▸ **Data supplied**
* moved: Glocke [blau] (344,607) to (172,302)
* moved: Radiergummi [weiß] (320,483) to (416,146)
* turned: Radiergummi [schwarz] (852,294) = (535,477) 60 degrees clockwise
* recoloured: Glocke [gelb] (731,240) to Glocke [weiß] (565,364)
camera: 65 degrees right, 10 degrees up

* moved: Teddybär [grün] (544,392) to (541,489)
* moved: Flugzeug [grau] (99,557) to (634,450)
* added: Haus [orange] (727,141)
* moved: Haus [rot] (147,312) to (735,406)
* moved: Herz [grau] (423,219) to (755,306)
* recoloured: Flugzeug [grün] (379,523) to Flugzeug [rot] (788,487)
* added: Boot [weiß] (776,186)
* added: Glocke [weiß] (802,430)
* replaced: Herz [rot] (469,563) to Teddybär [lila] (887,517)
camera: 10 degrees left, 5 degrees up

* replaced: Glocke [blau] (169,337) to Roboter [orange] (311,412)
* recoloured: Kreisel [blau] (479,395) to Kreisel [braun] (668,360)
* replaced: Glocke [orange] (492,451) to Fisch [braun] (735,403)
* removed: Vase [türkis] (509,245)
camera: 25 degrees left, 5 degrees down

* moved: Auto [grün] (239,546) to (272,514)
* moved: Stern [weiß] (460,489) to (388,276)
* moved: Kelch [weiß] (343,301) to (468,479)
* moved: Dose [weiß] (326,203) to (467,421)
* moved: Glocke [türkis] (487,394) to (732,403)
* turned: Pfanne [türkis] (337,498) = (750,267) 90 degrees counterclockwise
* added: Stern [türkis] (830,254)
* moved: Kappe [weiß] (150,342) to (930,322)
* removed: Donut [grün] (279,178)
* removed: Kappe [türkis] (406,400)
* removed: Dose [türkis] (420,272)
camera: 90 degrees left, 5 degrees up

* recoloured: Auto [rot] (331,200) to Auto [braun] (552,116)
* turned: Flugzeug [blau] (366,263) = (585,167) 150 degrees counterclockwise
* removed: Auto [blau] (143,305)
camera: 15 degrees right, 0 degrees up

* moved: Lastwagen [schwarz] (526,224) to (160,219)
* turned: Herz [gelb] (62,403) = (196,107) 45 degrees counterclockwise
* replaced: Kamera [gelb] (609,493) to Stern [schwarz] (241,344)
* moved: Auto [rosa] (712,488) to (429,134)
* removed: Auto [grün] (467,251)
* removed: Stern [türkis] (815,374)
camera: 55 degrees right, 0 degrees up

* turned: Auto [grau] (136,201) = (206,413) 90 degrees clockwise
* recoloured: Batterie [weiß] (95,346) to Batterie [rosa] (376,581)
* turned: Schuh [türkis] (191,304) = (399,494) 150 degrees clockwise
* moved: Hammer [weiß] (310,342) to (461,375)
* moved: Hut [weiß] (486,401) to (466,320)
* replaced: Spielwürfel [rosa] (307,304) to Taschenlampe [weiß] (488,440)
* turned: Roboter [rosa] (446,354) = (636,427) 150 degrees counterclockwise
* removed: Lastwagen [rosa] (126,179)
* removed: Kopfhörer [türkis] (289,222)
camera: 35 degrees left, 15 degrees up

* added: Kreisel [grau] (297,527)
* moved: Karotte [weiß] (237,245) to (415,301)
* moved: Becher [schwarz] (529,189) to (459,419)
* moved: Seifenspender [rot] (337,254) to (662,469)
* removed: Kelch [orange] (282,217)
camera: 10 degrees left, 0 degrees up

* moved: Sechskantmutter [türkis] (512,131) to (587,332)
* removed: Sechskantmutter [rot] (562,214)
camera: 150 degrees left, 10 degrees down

▸ **Problem**
From the entries above, return exactly the line containing "(99,557) to (634,450)", the line containing "camera: 55 degrees right, 0 degrees up", and all lines between, and nothing else.

▸ **Answer below**
* moved: Flugzeug [grau] (99,557) to (634,450)
* added: Haus [orange] (727,141)
* moved: Haus [rot] (147,312) to (735,406)
* moved: Herz [grau] (423,219) to (755,306)
* recoloured: Flugzeug [grün] (379,523) to Flugzeug [rot] (788,487)
* added: Boot [weiß] (776,186)
* added: Glocke [weiß] (802,430)
* replaced: Herz [rot] (469,563) to Teddybär [lila] (887,517)
camera: 10 degrees left, 5 degrees up

* replaced: Glocke [blau] (169,337) to Roboter [orange] (311,412)
* recoloured: Kreisel [blau] (479,395) to Kreisel [braun] (668,360)
* replaced: Glocke [orange] (492,451) to Fisch [braun] (735,403)
* removed: Vase [türkis] (509,245)
camera: 25 degrees left, 5 degrees down

* moved: Auto [grün] (239,546) to (272,514)
* moved: Stern [weiß] (460,489) to (388,276)
* moved: Kelch [weiß] (343,301) to (468,479)
* moved: Dose [weiß] (326,203) to (467,421)
* moved: Glocke [türkis] (487,394) to (732,403)
* turned: Pfanne [türkis] (337,498) = (750,267) 90 degrees counterclockwise
* added: Stern [türkis] (830,254)
* moved: Kappe [weiß] (150,342) to (930,322)
* removed: Donut [grün] (279,178)
* removed: Kappe [türkis] (406,400)
* removed: Dose [türkis] (420,272)
camera: 90 degrees left, 5 degrees up

* recoloured: Auto [rot] (331,200) to Auto [braun] (552,116)
* turned: Flugzeug [blau] (366,263) = (585,167) 150 degrees counterclockwise
* removed: Auto [blau] (143,305)
camera: 15 degrees right, 0 degrees up

* moved: Lastwagen [schwarz] (526,224) to (160,219)
* turned: Herz [gelb] (62,403) = (196,107) 45 degrees counterclockwise
* replaced: Kamera [gelb] (609,493) to Stern [schwarz] (241,344)
* moved: Auto [rosa] (712,488) to (429,134)
* removed: Auto [grün] (467,251)
* removed: Stern [türkis] (815,374)
camera: 55 degrees right, 0 degrees up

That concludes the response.